(Beginning of Data excerpts)

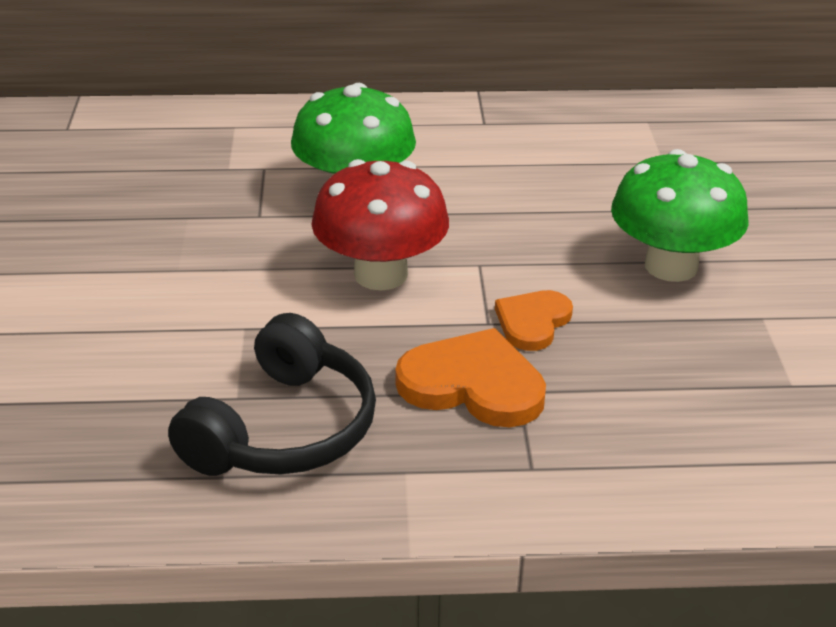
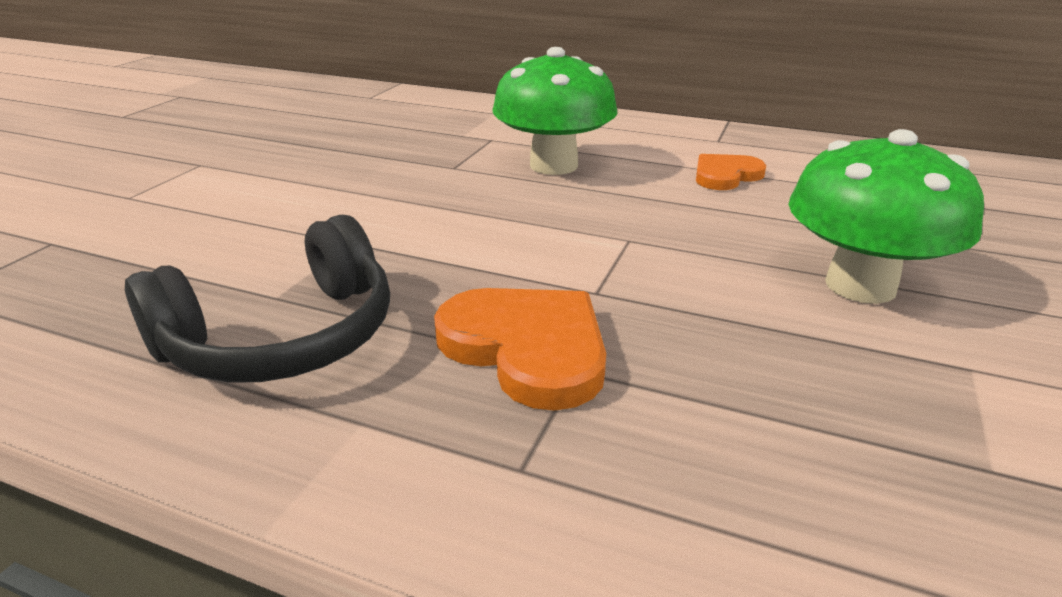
camera: 25 degrees right, 5 degrees down
(381, 274) = (519, 228): red mushroom -> none
(533, 322) = (648, 303): orange heart -> orange heart (725, 175)

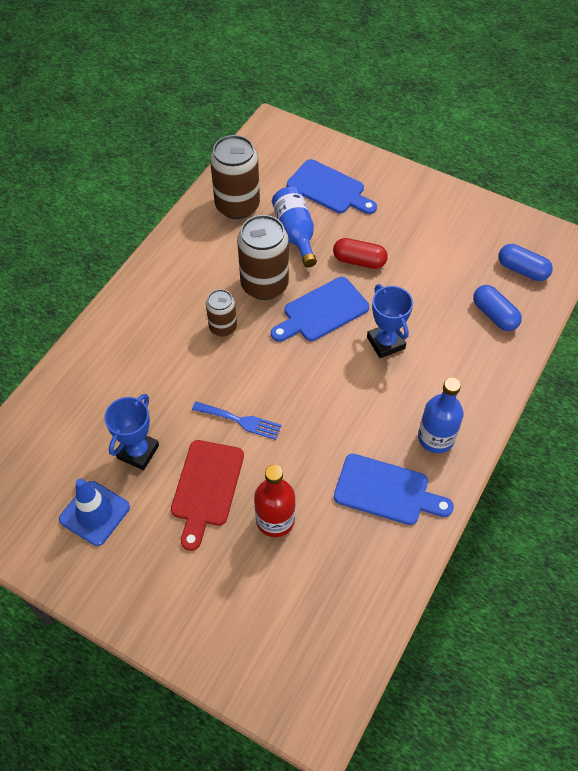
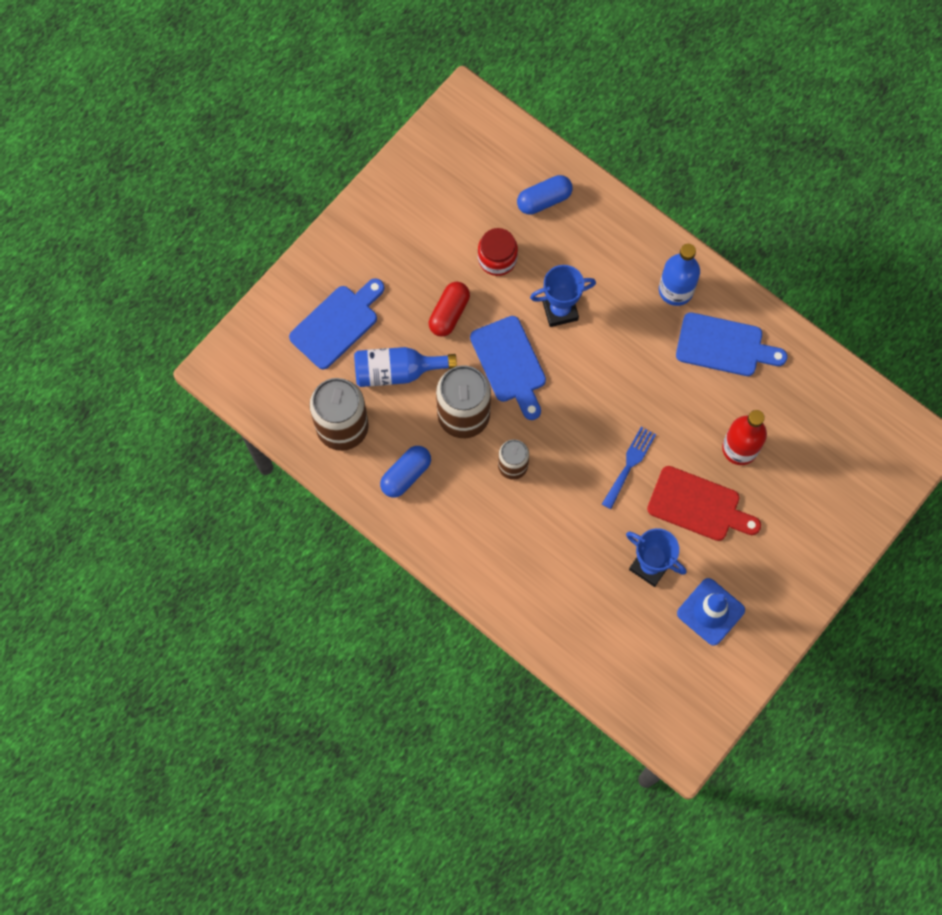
camera: 80 degrees left, 15 degrees up
(386, 491) = (724, 346): blue cutting board -> blue cutting board turned 75 degrees clockwise
(423, 288) = (497, 259): none -> red jar
(522, 270) = (491, 157): blue capsule -> blue capsule (406, 475)

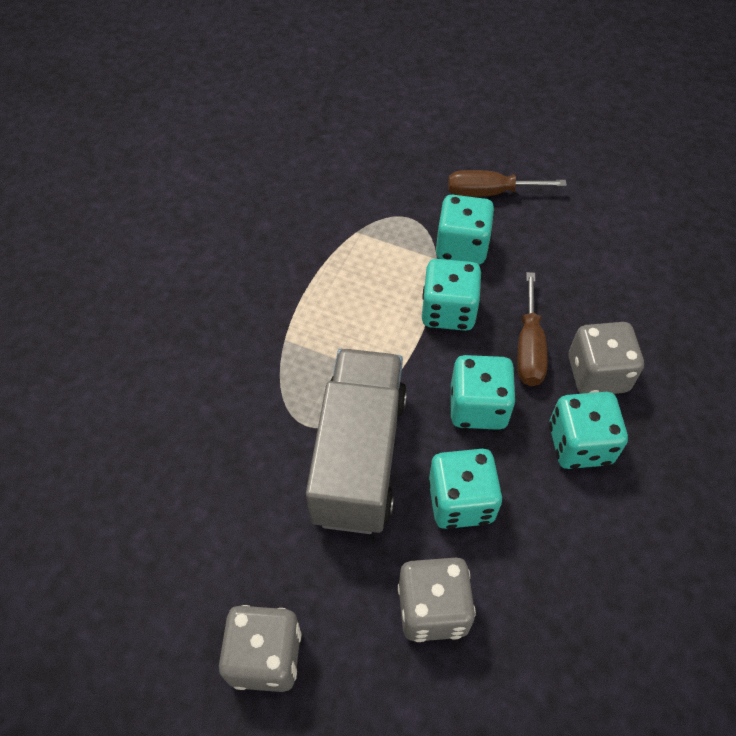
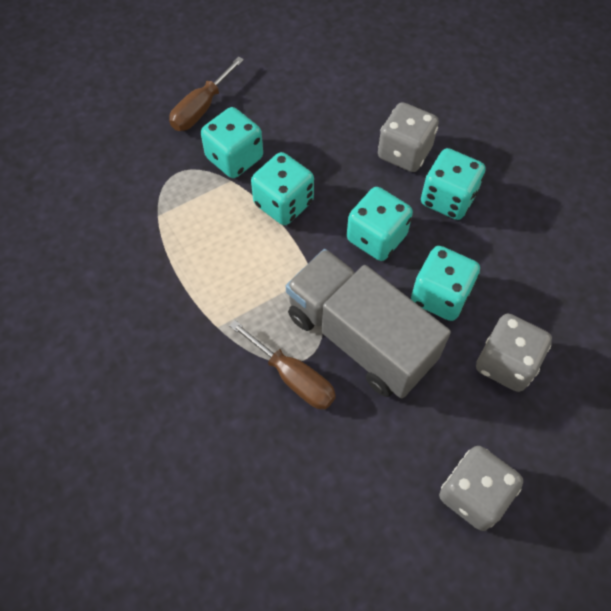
camera: 55 degrees left, 5 degrees up
(529, 348) = (353, 176): brown screwdriver -> brown screwdriver (293, 377)

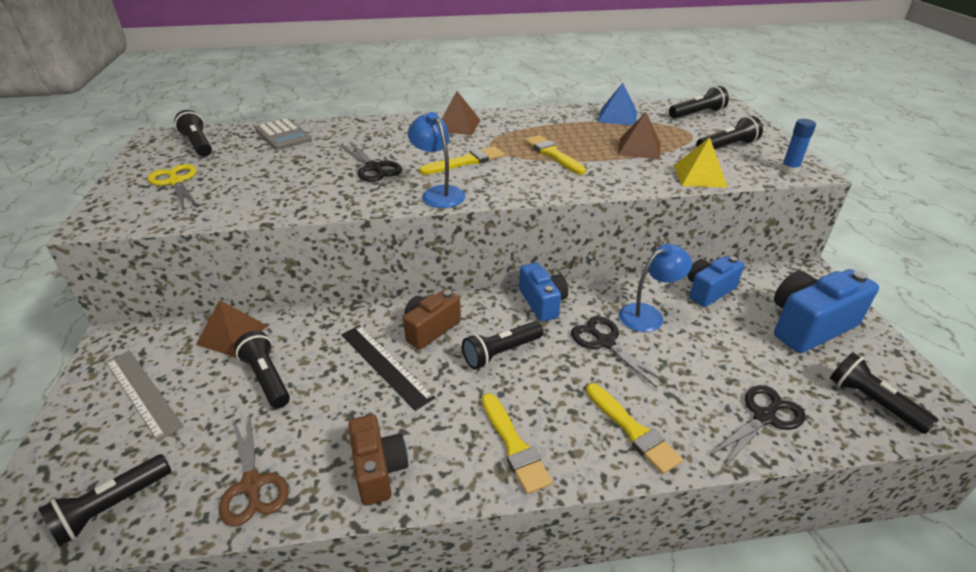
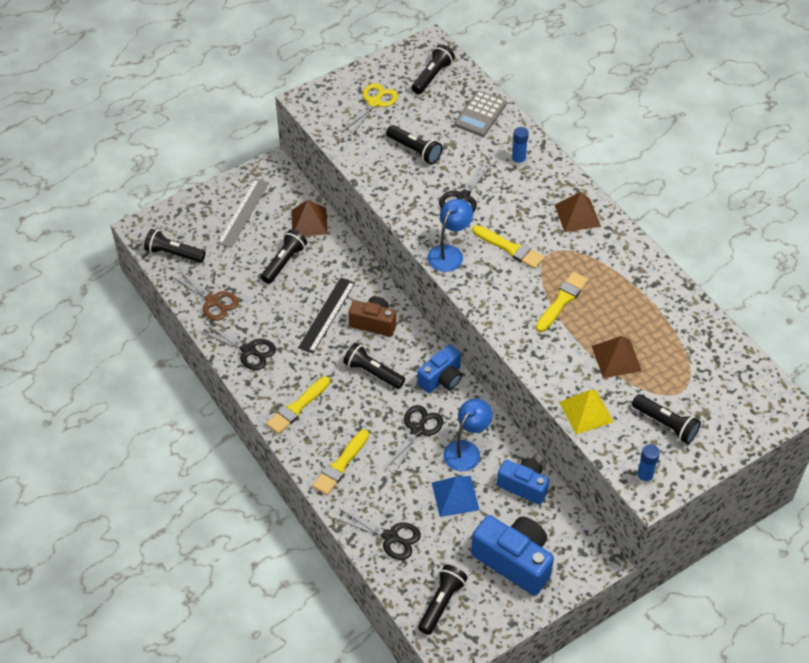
camera: 65 degrees right, 15 degrees up
(252, 485) = (212, 301): brown scissors -> brown scissors turned 90 degrees counterclockwise
(364, 133) = (518, 161): none -> blue glue stick
(378, 470) = (248, 350): brown camera -> black scissors
(617, 117) = (682, 325): blue pyramid -> blue pyramid (455, 496)
(648, 314) = (466, 450): blue lamp -> blue lamp turned 90 degrees counterclockwise
(697, 114) = (738, 389): black flashlight -> black flashlight (414, 150)

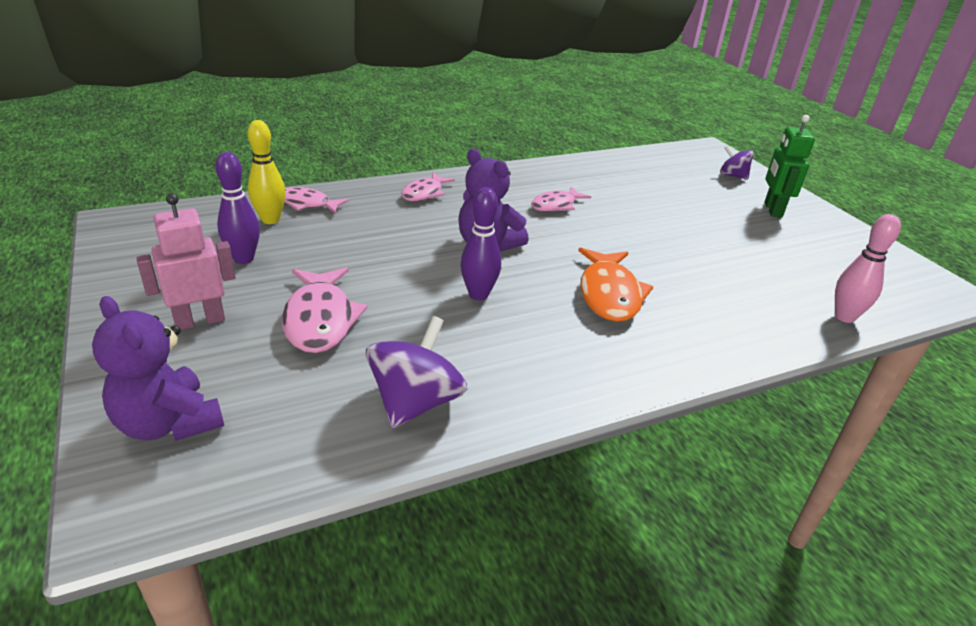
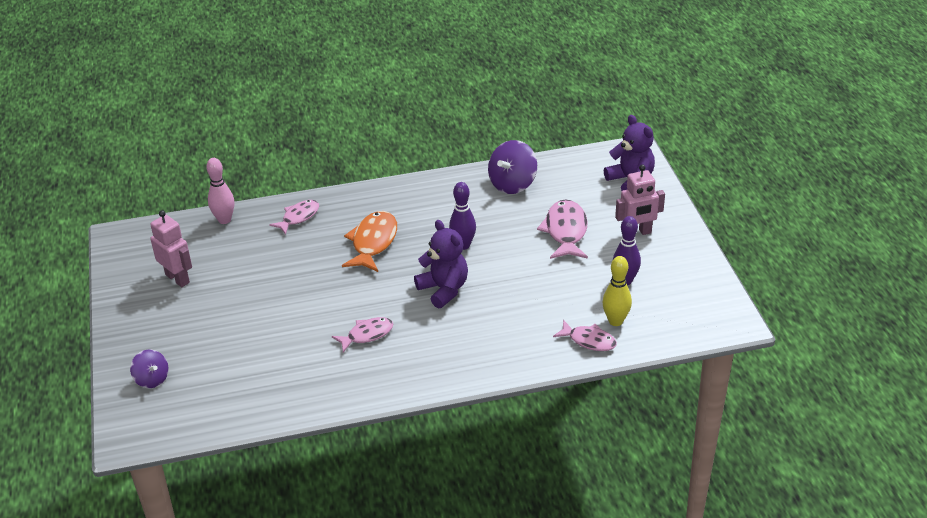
camera: 165 degrees left, 5 degrees up
(424, 193) = (484, 354): pink fish -> pink fish (298, 217)
(772, 210) = (164, 325): green robot -> none
(813, 248) = (178, 278): none -> pink robot

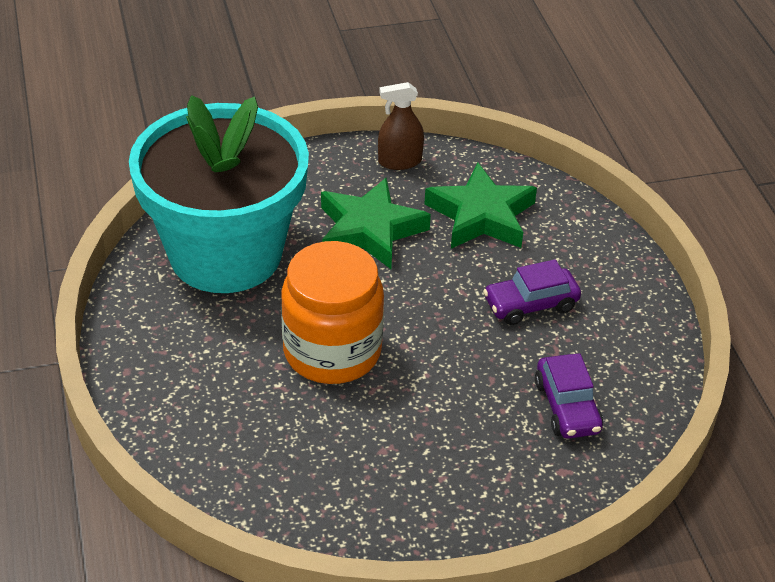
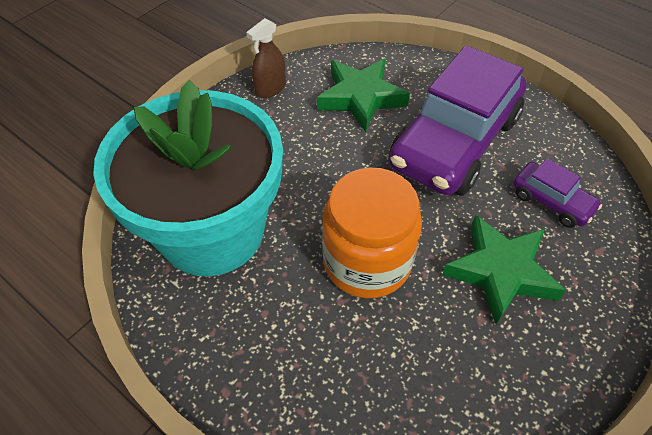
camera: 35 degrees left, 10 degrees up
(370, 230) = (300, 150): green star -> green star (501, 272)
(530, 304) = (454, 142): purple car -> purple car, size x2.24

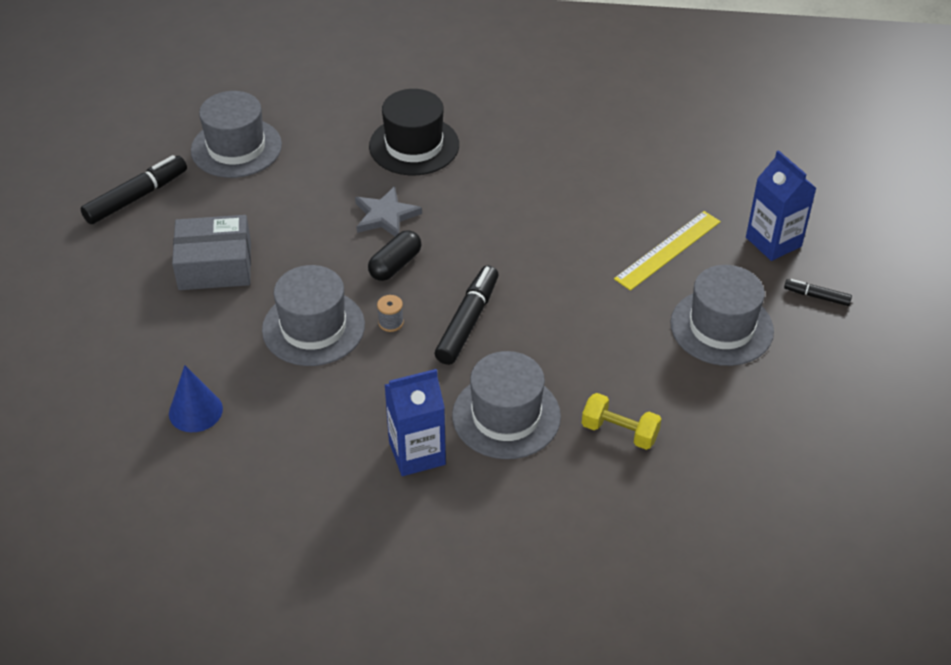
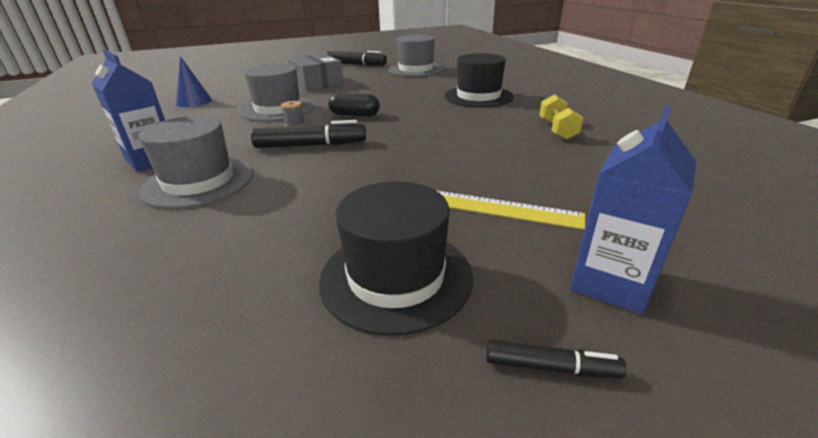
camera: 65 degrees right, 15 degrees down
(385, 216) = (400, 104): grey star -> none
(619, 432) = (178, 244): yellow dumbbell -> yellow dumbbell (557, 130)
(721, 327) = (396, 277): grey hat -> black hat
(816, 296) = (550, 367): black marker -> black marker turned 105 degrees clockwise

(End of Data excerpts)

Set down exactly, with no additions, each line from the line that includes "camera: 165 degrees left, 5 degrees up" to the final line of the entries above; leave pictures out.

camera: 165 degrees left, 5 degrees up
(424, 193) = (484, 354): pink fish -> pink fish (298, 217)
(772, 210) = (164, 325): green robot -> none
(813, 248) = (178, 278): none -> pink robot

camera: 35 degrees left, 10 degrees up
(370, 230) = (300, 150): green star -> green star (501, 272)
(530, 304) = (454, 142): purple car -> purple car, size x2.24

camera: 65 degrees right, 15 degrees down
(385, 216) = (400, 104): grey star -> none
(619, 432) = (178, 244): yellow dumbbell -> yellow dumbbell (557, 130)
(721, 327) = (396, 277): grey hat -> black hat
(816, 296) = (550, 367): black marker -> black marker turned 105 degrees clockwise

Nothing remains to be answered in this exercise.